[Instructions to follow]:
Leave out the pictures and set down exactly the lines from the start of the listing through the one with "yellow circle: moved 5 px right", both included.

[Provided records]:
******************************

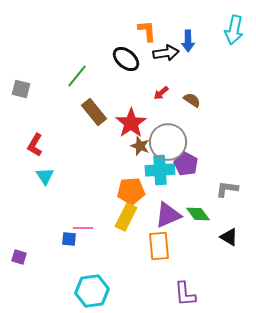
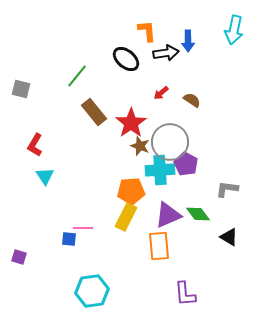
gray circle: moved 2 px right
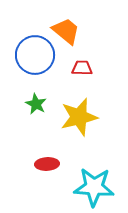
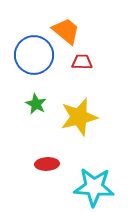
blue circle: moved 1 px left
red trapezoid: moved 6 px up
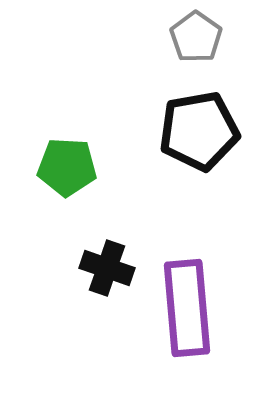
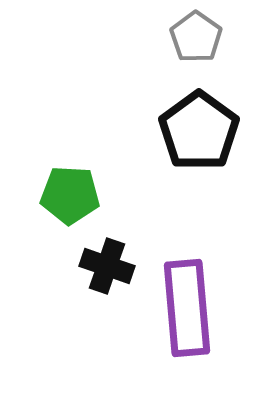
black pentagon: rotated 26 degrees counterclockwise
green pentagon: moved 3 px right, 28 px down
black cross: moved 2 px up
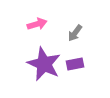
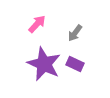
pink arrow: rotated 30 degrees counterclockwise
purple rectangle: rotated 36 degrees clockwise
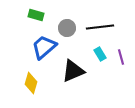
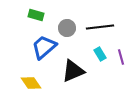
yellow diamond: rotated 50 degrees counterclockwise
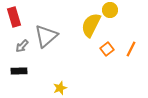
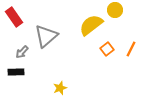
yellow circle: moved 5 px right
red rectangle: rotated 18 degrees counterclockwise
yellow semicircle: rotated 25 degrees clockwise
gray arrow: moved 6 px down
black rectangle: moved 3 px left, 1 px down
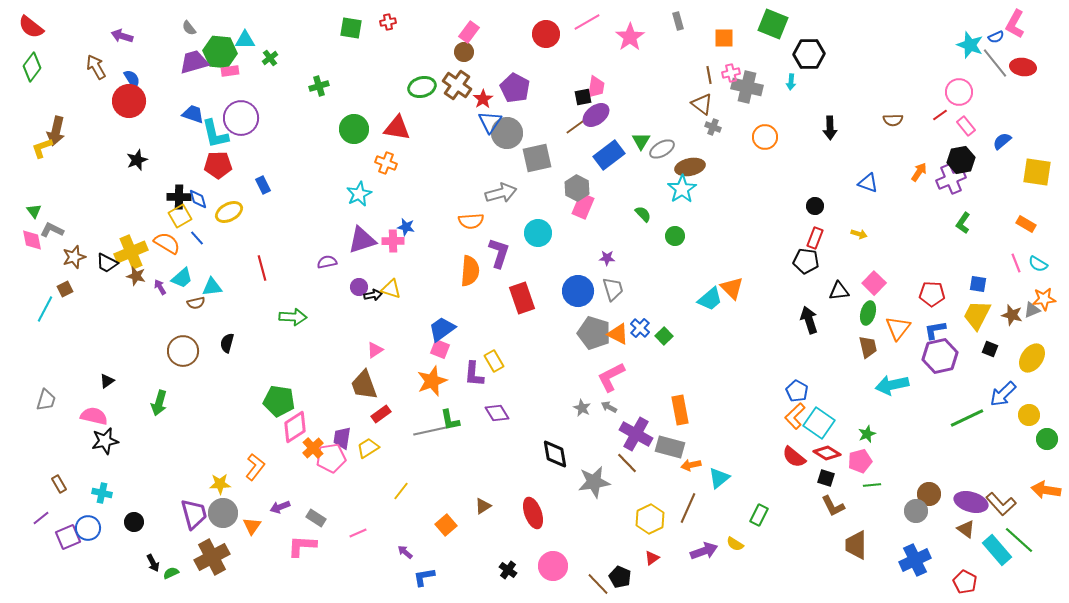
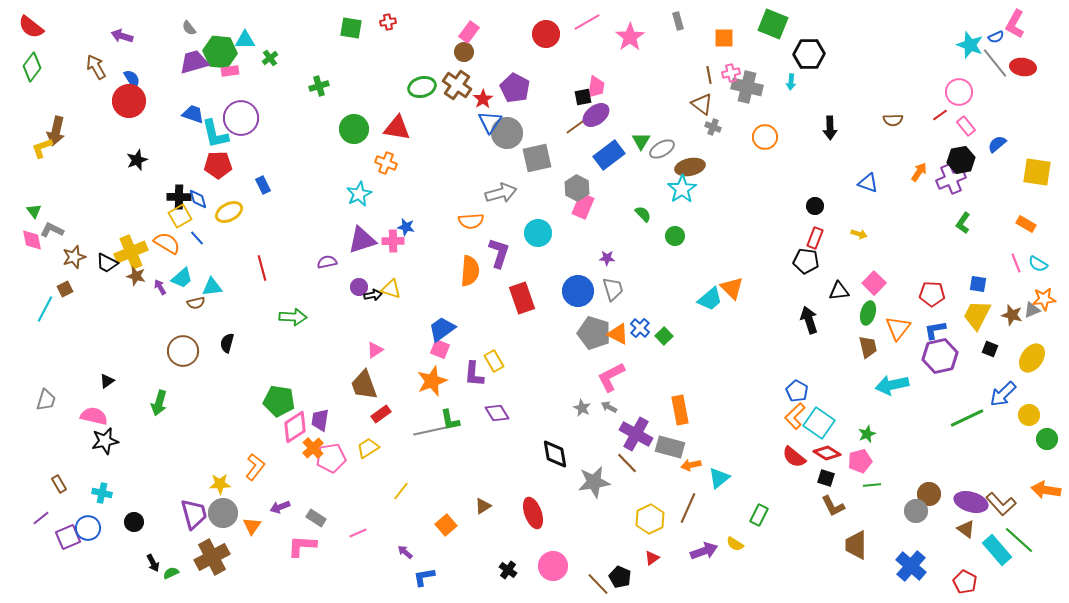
blue semicircle at (1002, 141): moved 5 px left, 3 px down
purple trapezoid at (342, 438): moved 22 px left, 18 px up
blue cross at (915, 560): moved 4 px left, 6 px down; rotated 24 degrees counterclockwise
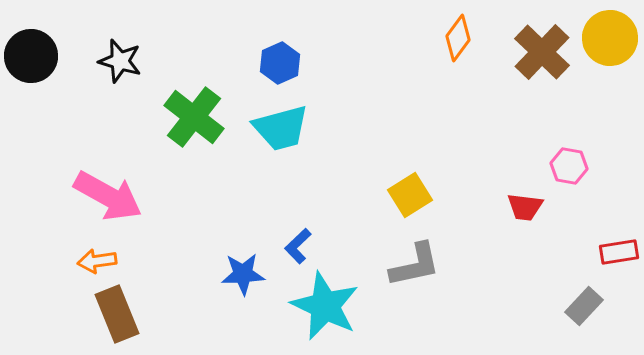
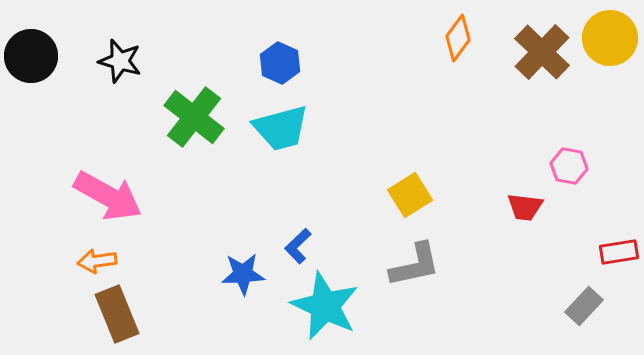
blue hexagon: rotated 12 degrees counterclockwise
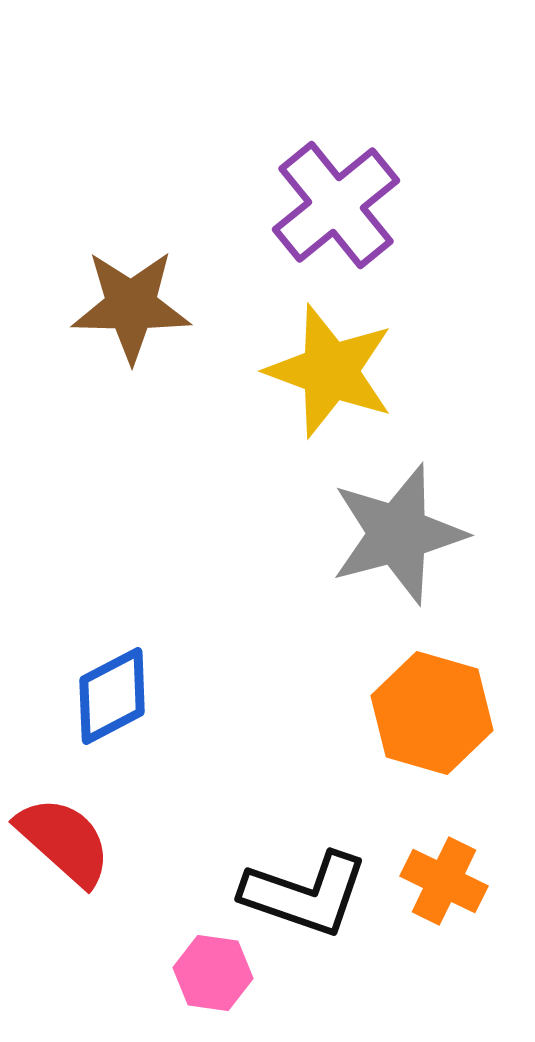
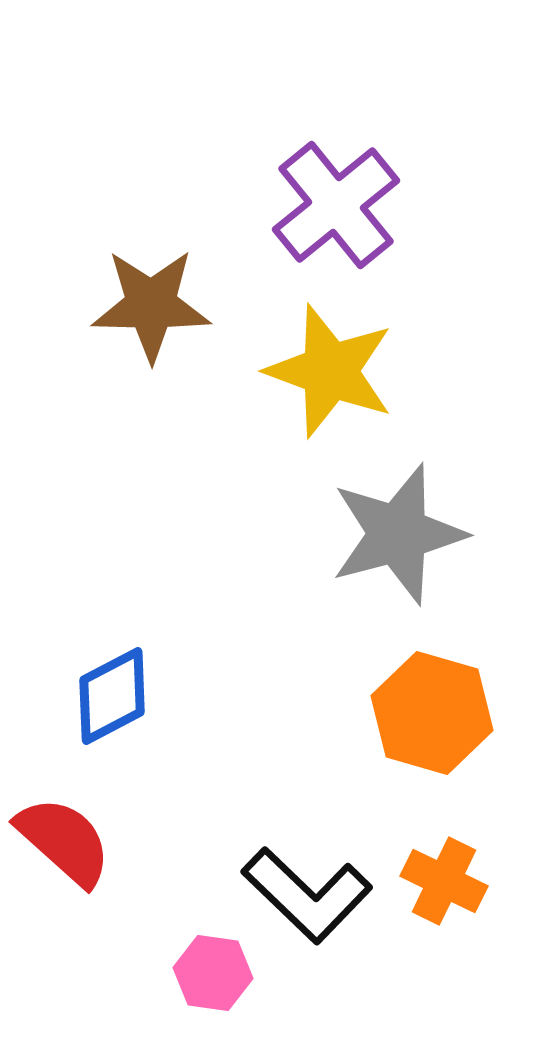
brown star: moved 20 px right, 1 px up
black L-shape: moved 2 px right, 1 px down; rotated 25 degrees clockwise
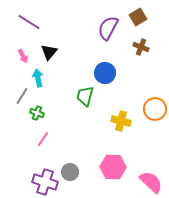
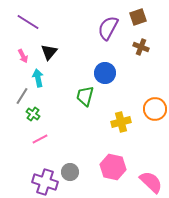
brown square: rotated 12 degrees clockwise
purple line: moved 1 px left
green cross: moved 4 px left, 1 px down; rotated 16 degrees clockwise
yellow cross: moved 1 px down; rotated 30 degrees counterclockwise
pink line: moved 3 px left; rotated 28 degrees clockwise
pink hexagon: rotated 10 degrees clockwise
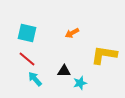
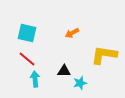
cyan arrow: rotated 35 degrees clockwise
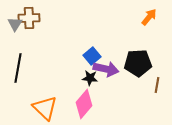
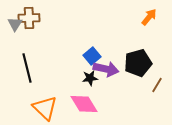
black pentagon: rotated 12 degrees counterclockwise
black line: moved 9 px right; rotated 24 degrees counterclockwise
black star: rotated 14 degrees counterclockwise
brown line: rotated 21 degrees clockwise
pink diamond: rotated 72 degrees counterclockwise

******************************

[Your solution]:
gray circle: moved 2 px right
blue circle: moved 1 px left
red trapezoid: moved 6 px up
black pentagon: rotated 26 degrees counterclockwise
green pentagon: moved 3 px right, 28 px down
black cross: moved 2 px up
pink arrow: rotated 30 degrees counterclockwise
purple rectangle: rotated 36 degrees clockwise
yellow diamond: rotated 50 degrees counterclockwise
yellow circle: moved 5 px right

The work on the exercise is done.